Every record that appears below should be transcribed exactly.

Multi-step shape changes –

----

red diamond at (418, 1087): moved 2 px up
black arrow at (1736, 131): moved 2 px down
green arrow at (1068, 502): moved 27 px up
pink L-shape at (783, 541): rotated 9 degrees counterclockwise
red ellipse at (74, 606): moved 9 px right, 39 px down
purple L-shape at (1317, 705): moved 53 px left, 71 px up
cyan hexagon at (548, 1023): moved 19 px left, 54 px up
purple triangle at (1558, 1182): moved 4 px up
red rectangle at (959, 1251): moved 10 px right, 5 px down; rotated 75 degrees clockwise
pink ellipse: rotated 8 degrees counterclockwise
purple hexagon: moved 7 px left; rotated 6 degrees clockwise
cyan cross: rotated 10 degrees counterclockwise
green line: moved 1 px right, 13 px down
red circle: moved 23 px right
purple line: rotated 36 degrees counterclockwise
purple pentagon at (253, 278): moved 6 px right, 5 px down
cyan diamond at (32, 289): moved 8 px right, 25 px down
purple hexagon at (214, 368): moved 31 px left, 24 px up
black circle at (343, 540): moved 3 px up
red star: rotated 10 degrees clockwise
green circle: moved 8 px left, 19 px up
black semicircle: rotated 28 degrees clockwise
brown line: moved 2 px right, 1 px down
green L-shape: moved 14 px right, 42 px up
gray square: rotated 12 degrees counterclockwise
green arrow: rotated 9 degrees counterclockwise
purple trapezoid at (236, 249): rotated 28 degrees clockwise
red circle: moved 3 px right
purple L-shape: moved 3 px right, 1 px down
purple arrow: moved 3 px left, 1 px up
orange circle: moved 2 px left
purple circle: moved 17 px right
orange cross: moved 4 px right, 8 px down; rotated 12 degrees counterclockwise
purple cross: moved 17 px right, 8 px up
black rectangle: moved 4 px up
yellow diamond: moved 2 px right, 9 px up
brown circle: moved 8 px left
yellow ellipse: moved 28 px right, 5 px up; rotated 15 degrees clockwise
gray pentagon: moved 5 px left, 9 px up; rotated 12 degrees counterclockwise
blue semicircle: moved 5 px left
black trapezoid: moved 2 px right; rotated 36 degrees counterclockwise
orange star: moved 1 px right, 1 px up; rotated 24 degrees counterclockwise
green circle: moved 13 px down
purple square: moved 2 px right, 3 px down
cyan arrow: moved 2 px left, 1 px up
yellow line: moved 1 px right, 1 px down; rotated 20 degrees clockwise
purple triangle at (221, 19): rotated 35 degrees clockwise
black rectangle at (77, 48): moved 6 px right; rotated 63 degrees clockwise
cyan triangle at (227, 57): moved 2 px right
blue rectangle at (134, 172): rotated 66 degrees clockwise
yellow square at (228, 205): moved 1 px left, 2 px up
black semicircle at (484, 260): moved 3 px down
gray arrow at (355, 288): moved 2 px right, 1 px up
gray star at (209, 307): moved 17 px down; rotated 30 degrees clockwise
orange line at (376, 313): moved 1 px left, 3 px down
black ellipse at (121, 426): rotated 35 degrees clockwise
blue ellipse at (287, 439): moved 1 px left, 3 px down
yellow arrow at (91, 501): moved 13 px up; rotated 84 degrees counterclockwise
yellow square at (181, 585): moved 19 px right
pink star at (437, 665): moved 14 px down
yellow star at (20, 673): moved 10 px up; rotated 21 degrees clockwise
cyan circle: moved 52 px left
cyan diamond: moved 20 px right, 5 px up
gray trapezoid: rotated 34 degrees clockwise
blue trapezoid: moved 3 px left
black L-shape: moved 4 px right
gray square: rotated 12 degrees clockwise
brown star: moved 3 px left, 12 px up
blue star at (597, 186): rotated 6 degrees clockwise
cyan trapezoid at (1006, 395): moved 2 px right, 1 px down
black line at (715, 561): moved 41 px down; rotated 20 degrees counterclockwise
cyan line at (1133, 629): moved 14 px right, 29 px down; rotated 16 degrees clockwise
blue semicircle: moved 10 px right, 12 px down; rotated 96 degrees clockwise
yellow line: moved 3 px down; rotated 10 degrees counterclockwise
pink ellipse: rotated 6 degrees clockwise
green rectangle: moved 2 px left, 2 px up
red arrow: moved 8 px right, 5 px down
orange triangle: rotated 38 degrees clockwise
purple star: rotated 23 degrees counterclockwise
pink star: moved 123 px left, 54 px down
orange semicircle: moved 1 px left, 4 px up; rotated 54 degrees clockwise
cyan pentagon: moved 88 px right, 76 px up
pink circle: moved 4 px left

----

Response for this exercise –
red diamond at (418, 1087): moved 2 px up
black arrow at (1736, 131): moved 2 px down
green arrow at (1068, 502): moved 27 px up
pink L-shape at (783, 541): rotated 9 degrees counterclockwise
red ellipse at (74, 606): moved 9 px right, 39 px down
purple L-shape at (1317, 705): moved 53 px left, 71 px up
cyan hexagon at (548, 1023): moved 19 px left, 54 px up
purple triangle at (1558, 1182): moved 4 px up
red rectangle at (959, 1251): moved 10 px right, 5 px down; rotated 75 degrees clockwise
pink ellipse: rotated 8 degrees counterclockwise
purple hexagon: moved 7 px left; rotated 6 degrees clockwise
cyan cross: rotated 10 degrees counterclockwise
green line: moved 1 px right, 13 px down
red circle: moved 23 px right
purple line: rotated 36 degrees counterclockwise
purple pentagon at (253, 278): moved 6 px right, 5 px down
cyan diamond at (32, 289): moved 8 px right, 25 px down
purple hexagon at (214, 368): moved 31 px left, 24 px up
black circle at (343, 540): moved 3 px up
red star: rotated 10 degrees clockwise
green circle: moved 8 px left, 19 px up
black semicircle: rotated 28 degrees clockwise
brown line: moved 2 px right, 1 px down
green L-shape: moved 14 px right, 42 px up
gray square: rotated 12 degrees counterclockwise
green arrow: rotated 9 degrees counterclockwise
purple trapezoid at (236, 249): rotated 28 degrees clockwise
red circle: moved 3 px right
purple L-shape: moved 3 px right, 1 px down
purple arrow: moved 3 px left, 1 px up
orange circle: moved 2 px left
purple circle: moved 17 px right
orange cross: moved 4 px right, 8 px down; rotated 12 degrees counterclockwise
purple cross: moved 17 px right, 8 px up
black rectangle: moved 4 px up
yellow diamond: moved 2 px right, 9 px up
brown circle: moved 8 px left
yellow ellipse: moved 28 px right, 5 px up; rotated 15 degrees clockwise
gray pentagon: moved 5 px left, 9 px up; rotated 12 degrees counterclockwise
blue semicircle: moved 5 px left
black trapezoid: moved 2 px right; rotated 36 degrees counterclockwise
orange star: moved 1 px right, 1 px up; rotated 24 degrees counterclockwise
green circle: moved 13 px down
purple square: moved 2 px right, 3 px down
cyan arrow: moved 2 px left, 1 px up
yellow line: moved 1 px right, 1 px down; rotated 20 degrees clockwise
purple triangle at (221, 19): rotated 35 degrees clockwise
black rectangle at (77, 48): moved 6 px right; rotated 63 degrees clockwise
cyan triangle at (227, 57): moved 2 px right
blue rectangle at (134, 172): rotated 66 degrees clockwise
yellow square at (228, 205): moved 1 px left, 2 px up
black semicircle at (484, 260): moved 3 px down
gray arrow at (355, 288): moved 2 px right, 1 px up
gray star at (209, 307): moved 17 px down; rotated 30 degrees clockwise
orange line at (376, 313): moved 1 px left, 3 px down
black ellipse at (121, 426): rotated 35 degrees clockwise
blue ellipse at (287, 439): moved 1 px left, 3 px down
yellow arrow at (91, 501): moved 13 px up; rotated 84 degrees counterclockwise
yellow square at (181, 585): moved 19 px right
pink star at (437, 665): moved 14 px down
yellow star at (20, 673): moved 10 px up; rotated 21 degrees clockwise
cyan circle: moved 52 px left
cyan diamond: moved 20 px right, 5 px up
gray trapezoid: rotated 34 degrees clockwise
blue trapezoid: moved 3 px left
black L-shape: moved 4 px right
gray square: rotated 12 degrees clockwise
brown star: moved 3 px left, 12 px up
blue star at (597, 186): rotated 6 degrees clockwise
cyan trapezoid at (1006, 395): moved 2 px right, 1 px down
black line at (715, 561): moved 41 px down; rotated 20 degrees counterclockwise
cyan line at (1133, 629): moved 14 px right, 29 px down; rotated 16 degrees clockwise
blue semicircle: moved 10 px right, 12 px down; rotated 96 degrees clockwise
yellow line: moved 3 px down; rotated 10 degrees counterclockwise
pink ellipse: rotated 6 degrees clockwise
green rectangle: moved 2 px left, 2 px up
red arrow: moved 8 px right, 5 px down
orange triangle: rotated 38 degrees clockwise
purple star: rotated 23 degrees counterclockwise
pink star: moved 123 px left, 54 px down
orange semicircle: moved 1 px left, 4 px up; rotated 54 degrees clockwise
cyan pentagon: moved 88 px right, 76 px up
pink circle: moved 4 px left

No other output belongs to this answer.